SUPPLIED RECORDS: Begin
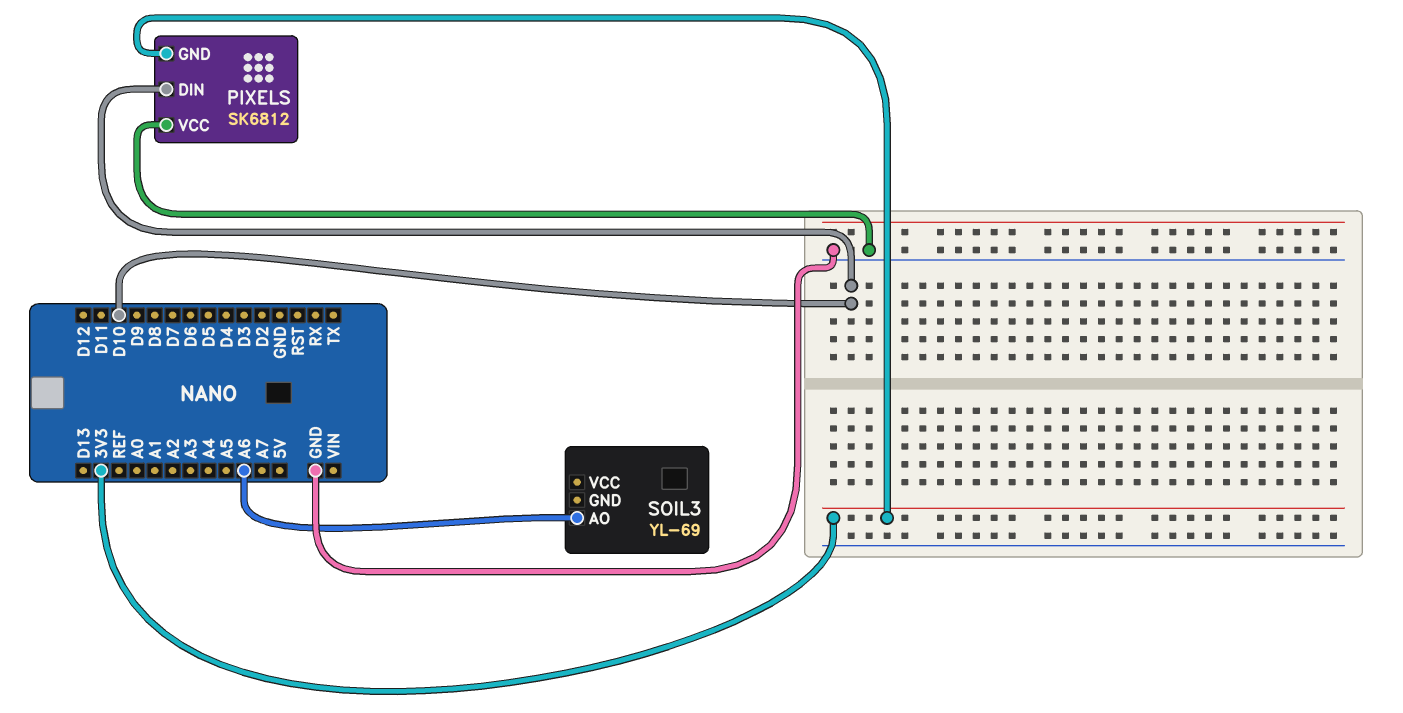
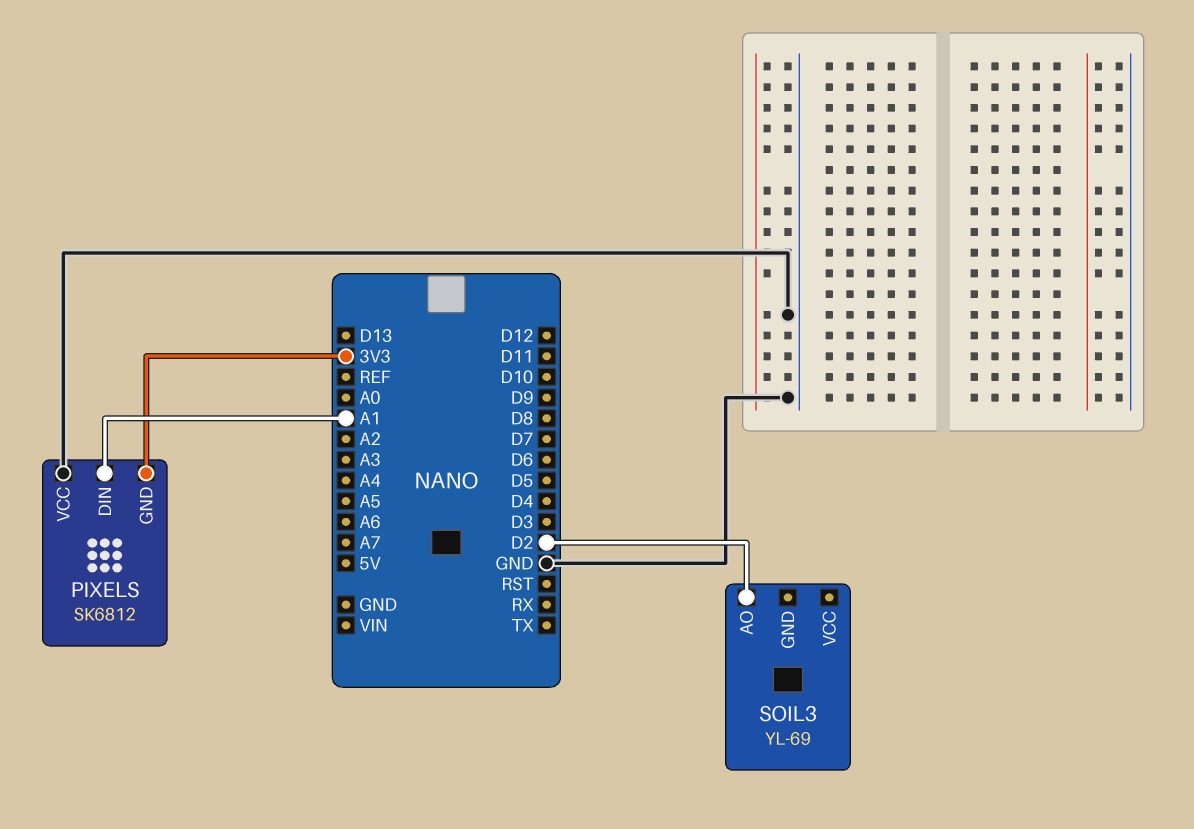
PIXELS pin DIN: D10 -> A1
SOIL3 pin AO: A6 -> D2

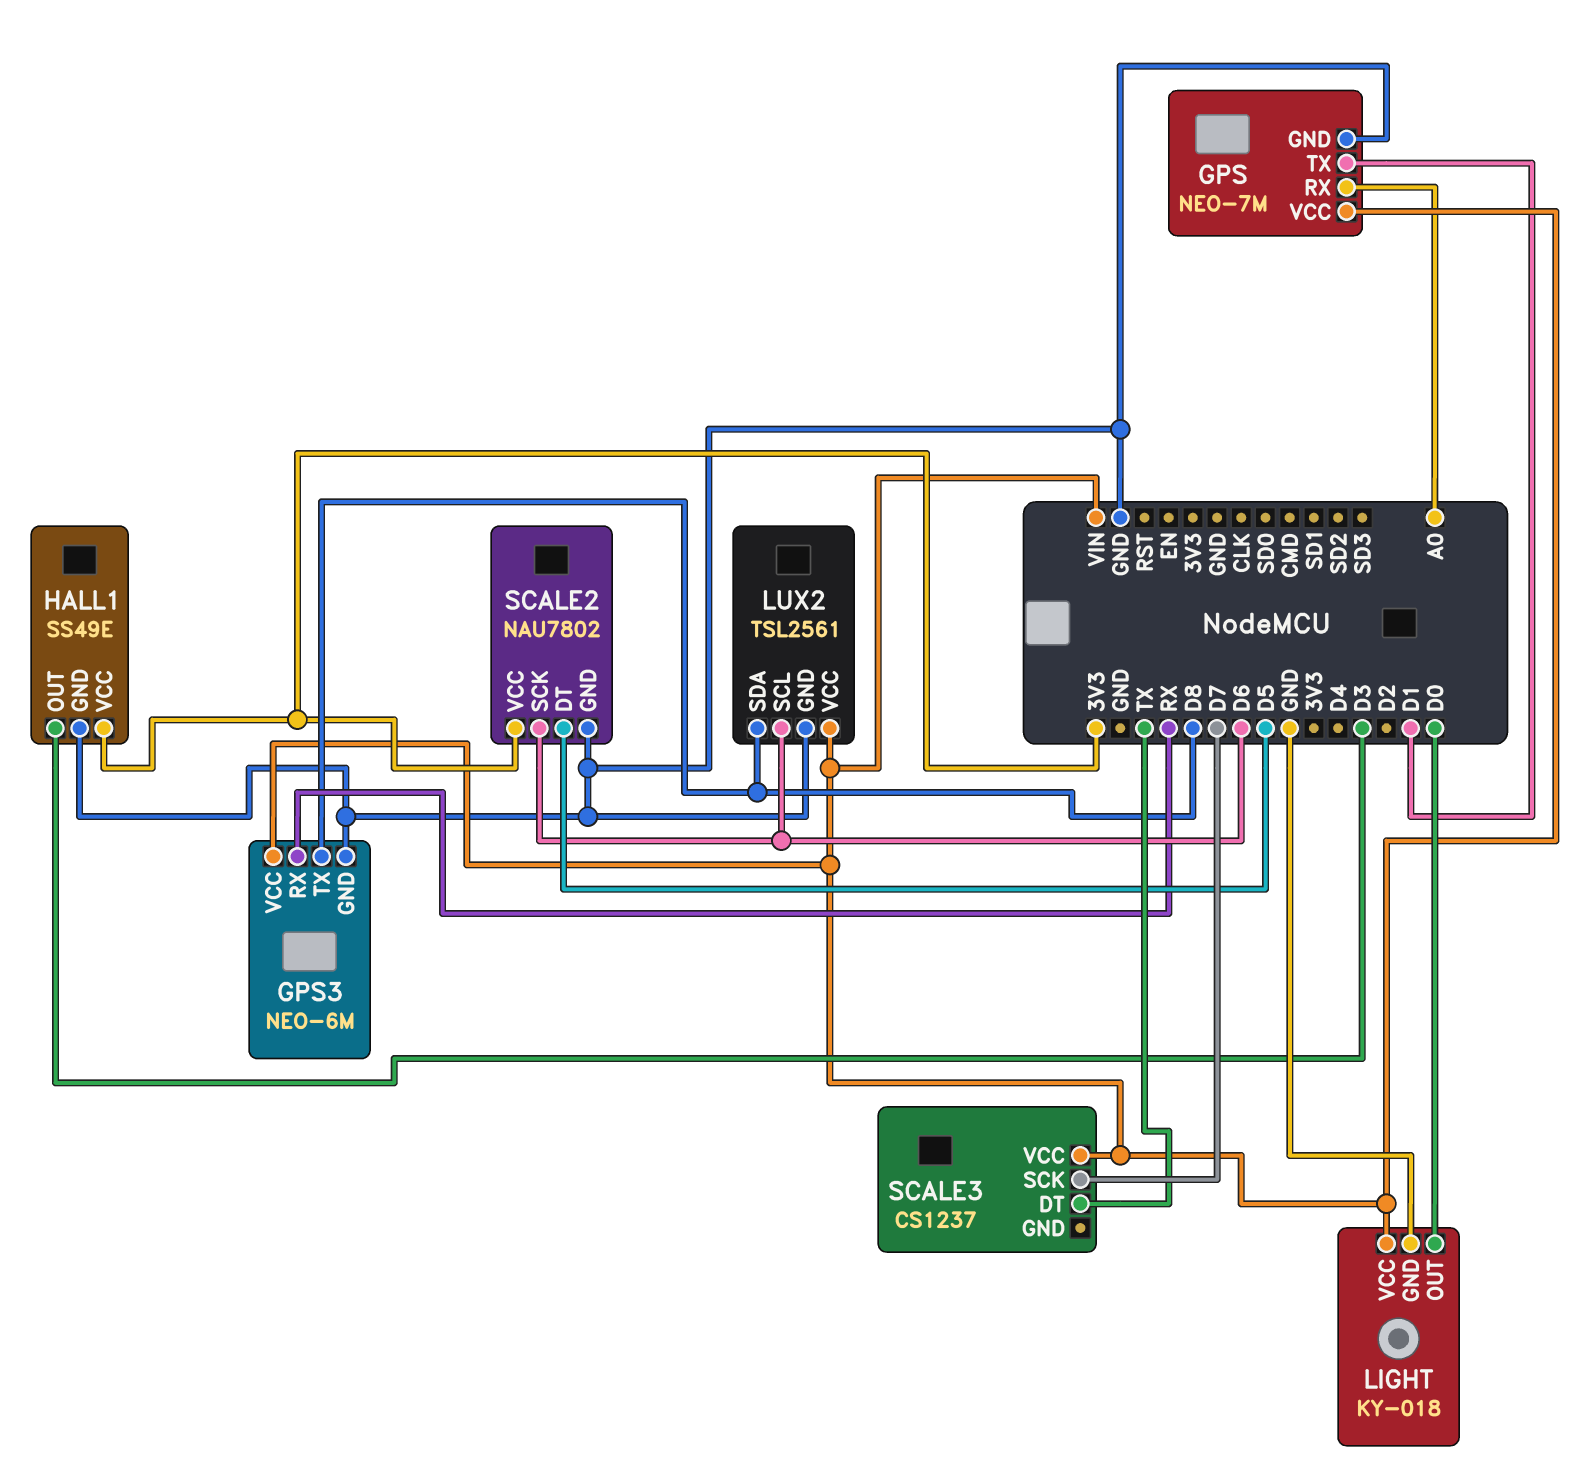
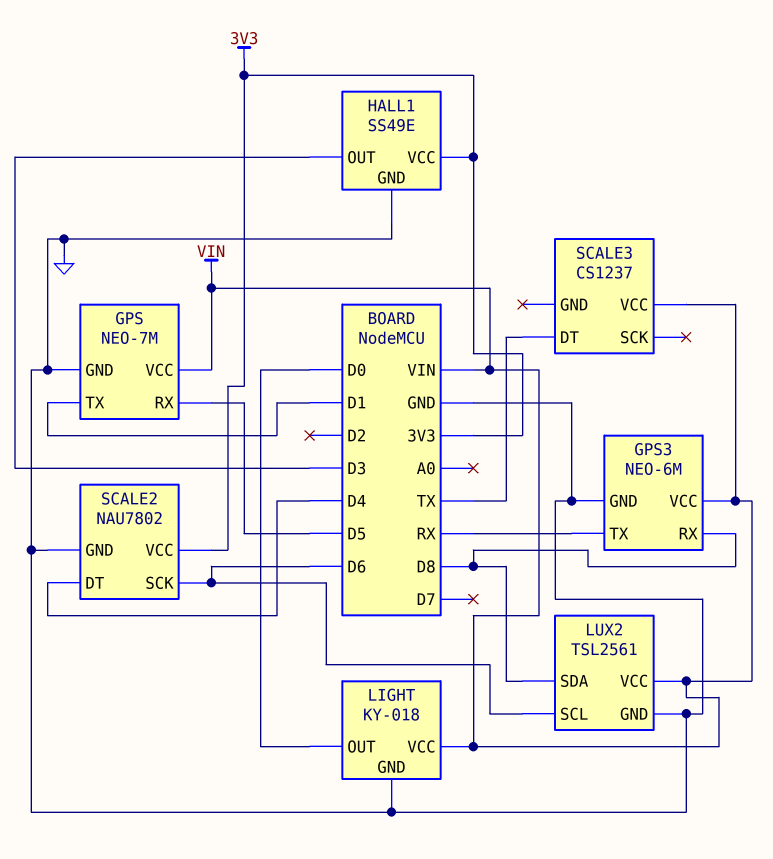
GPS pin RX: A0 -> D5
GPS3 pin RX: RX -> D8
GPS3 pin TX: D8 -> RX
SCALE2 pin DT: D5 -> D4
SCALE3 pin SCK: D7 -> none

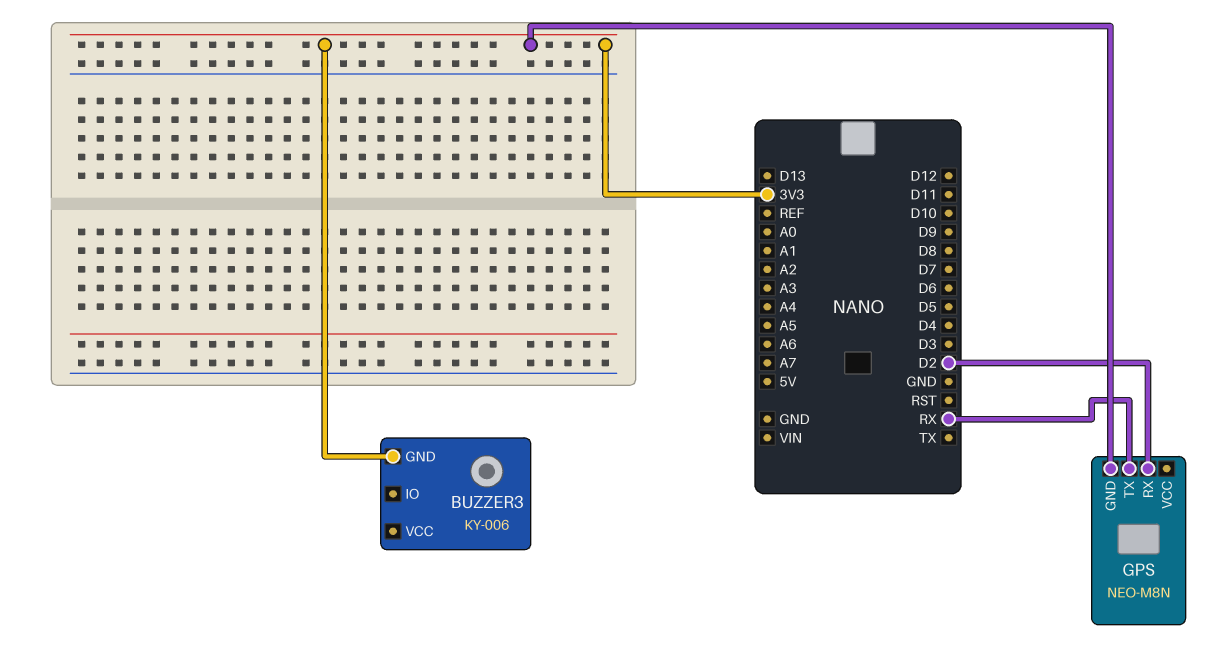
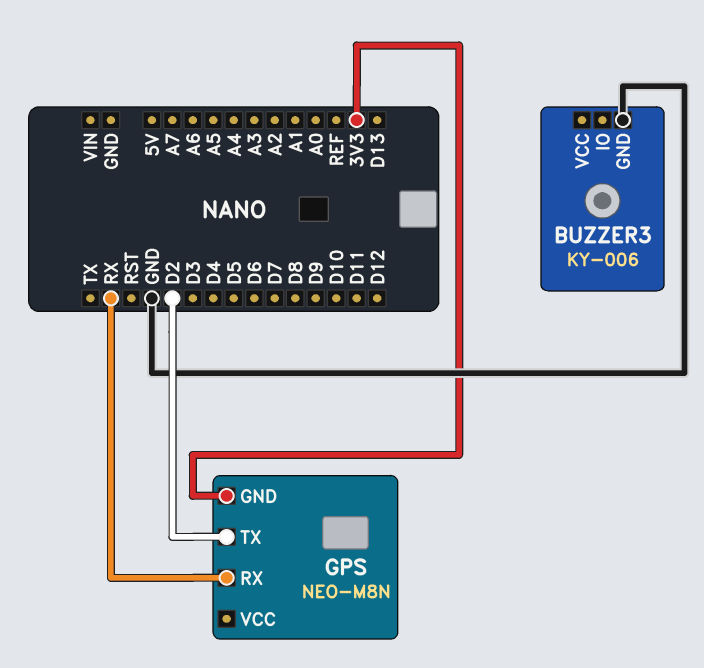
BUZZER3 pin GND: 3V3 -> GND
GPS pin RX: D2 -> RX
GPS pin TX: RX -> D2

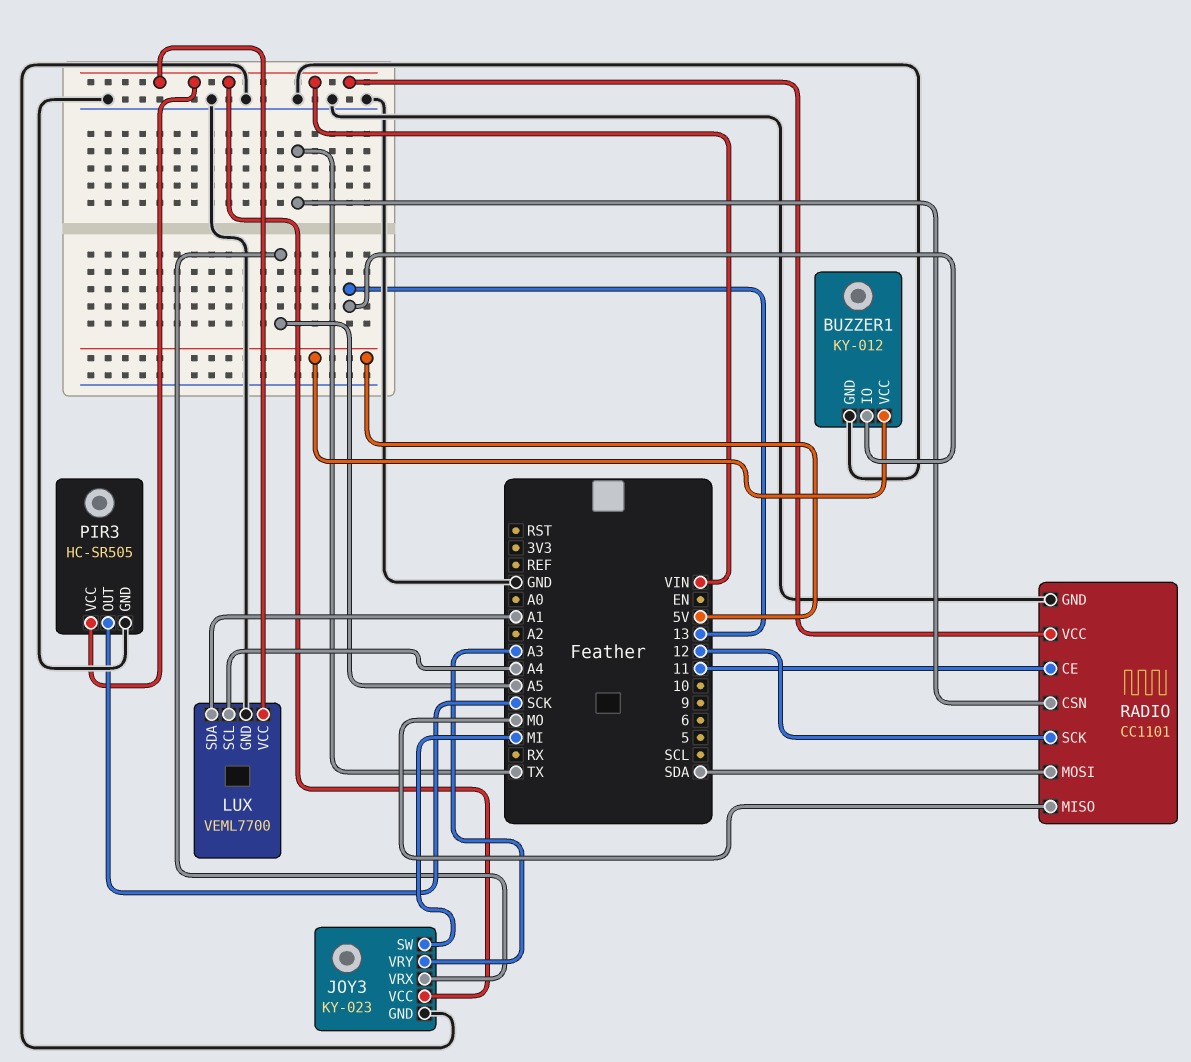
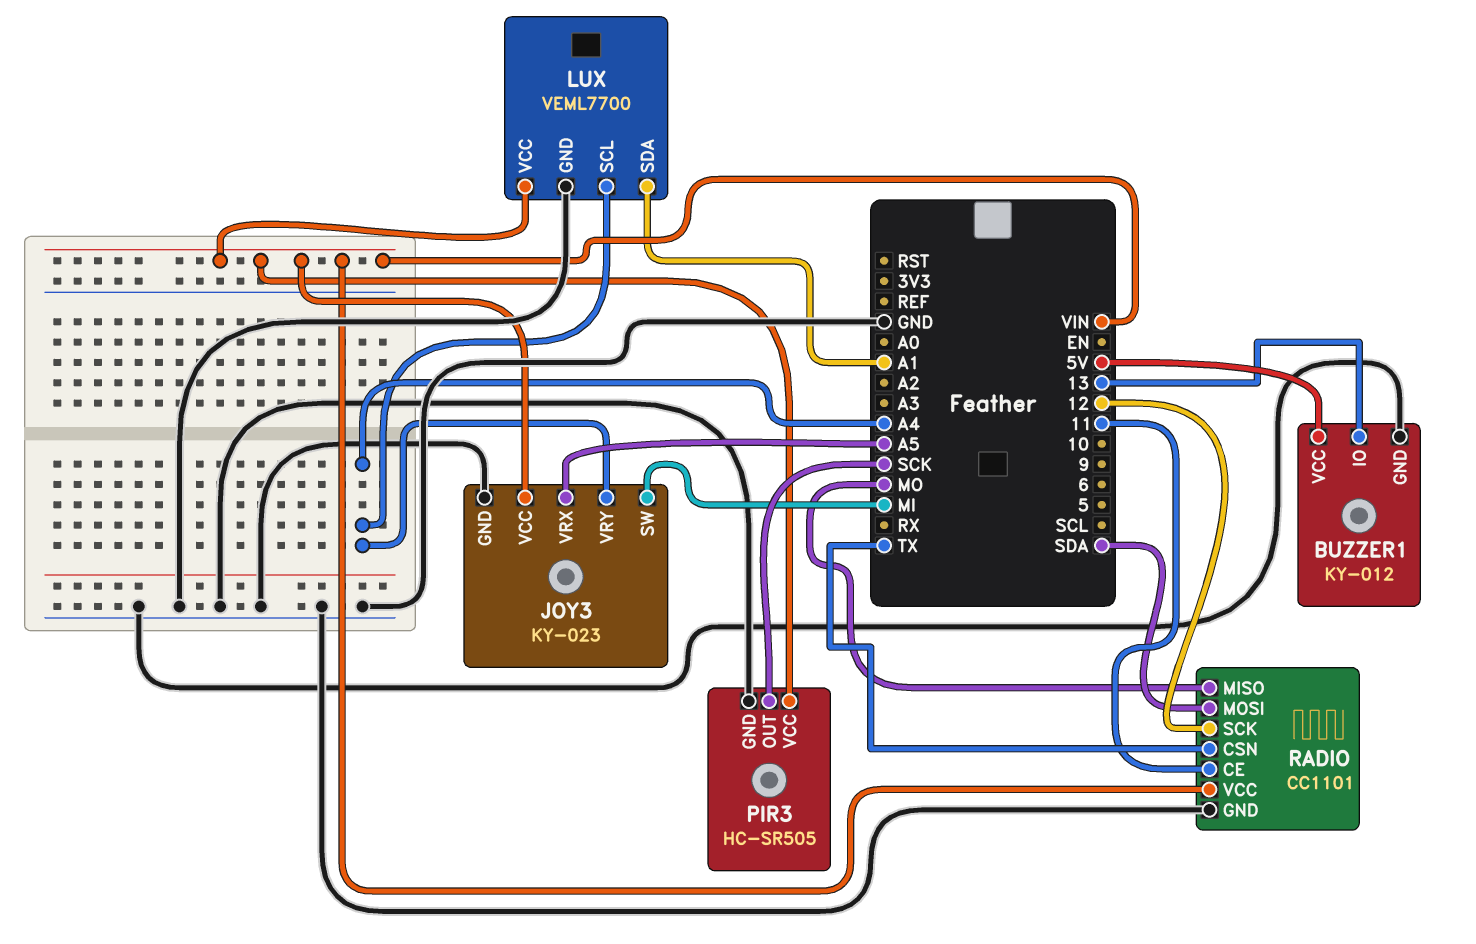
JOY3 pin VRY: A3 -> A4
SUPPLIED RECORDS: End
| WORK REQUEST |
Leaving the pictures out, copy exactly the lines from the line that contains "BUZZER3 pin GND: 3V3 -> GND" to the last line of the data, both ends included.

| SOLUTION TO THIS EXERCISE |
BUZZER3 pin GND: 3V3 -> GND
GPS pin RX: D2 -> RX
GPS pin TX: RX -> D2

JOY3 pin VRY: A3 -> A4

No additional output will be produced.